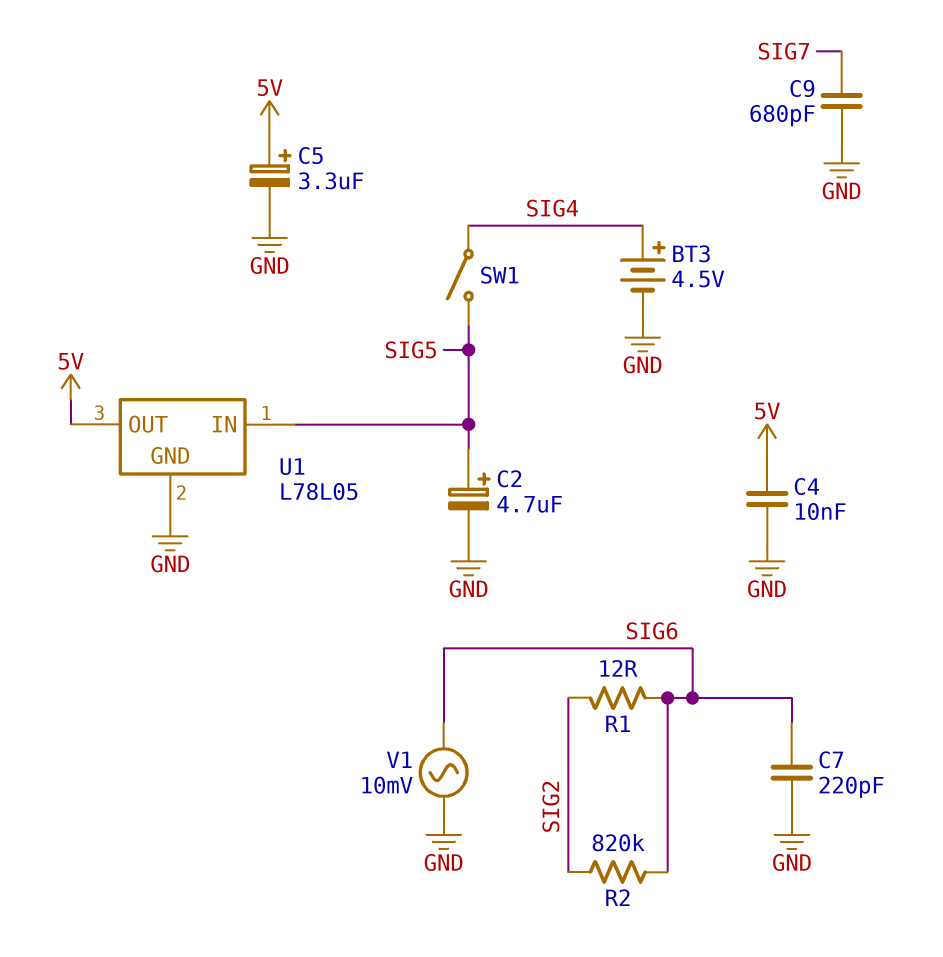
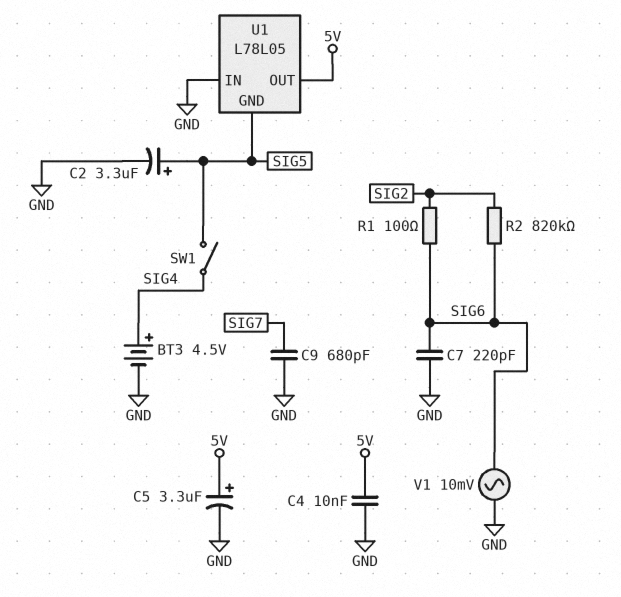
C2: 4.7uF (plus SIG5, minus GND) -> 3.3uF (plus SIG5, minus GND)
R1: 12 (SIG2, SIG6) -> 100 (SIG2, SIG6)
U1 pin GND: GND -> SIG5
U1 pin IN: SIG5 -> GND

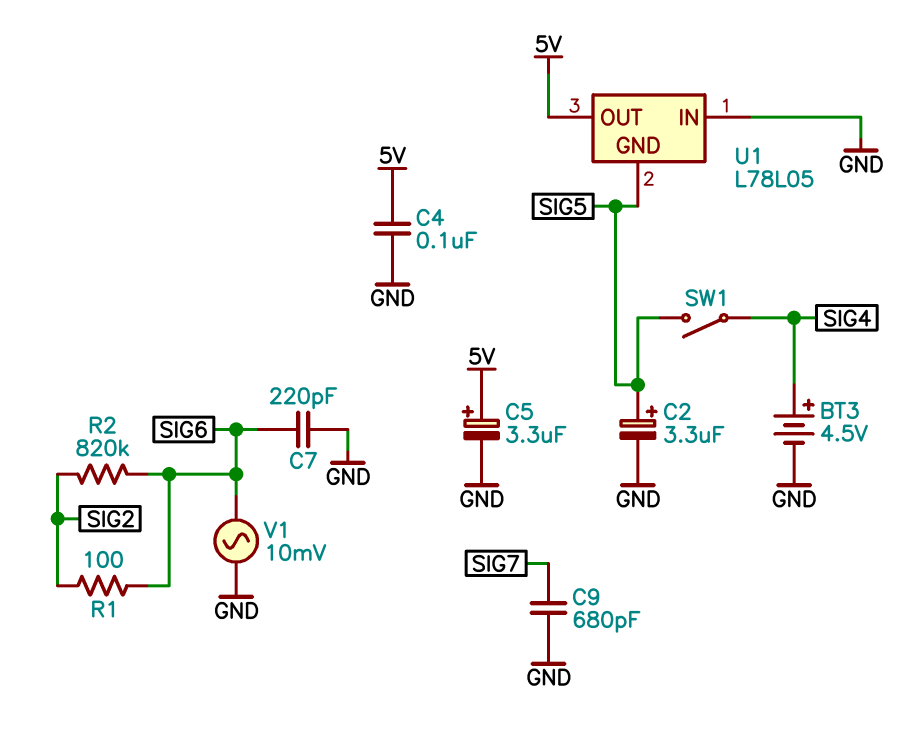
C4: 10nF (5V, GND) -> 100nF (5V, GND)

_WHAT TO DO_: Return every entry word for word, but drop any pictures.

_ANSWER SECTION_:
C2: 4.7uF (plus SIG5, minus GND) -> 3.3uF (plus SIG5, minus GND)
R1: 12 (SIG2, SIG6) -> 100 (SIG2, SIG6)
U1 pin GND: GND -> SIG5
U1 pin IN: SIG5 -> GND

C4: 10nF (5V, GND) -> 100nF (5V, GND)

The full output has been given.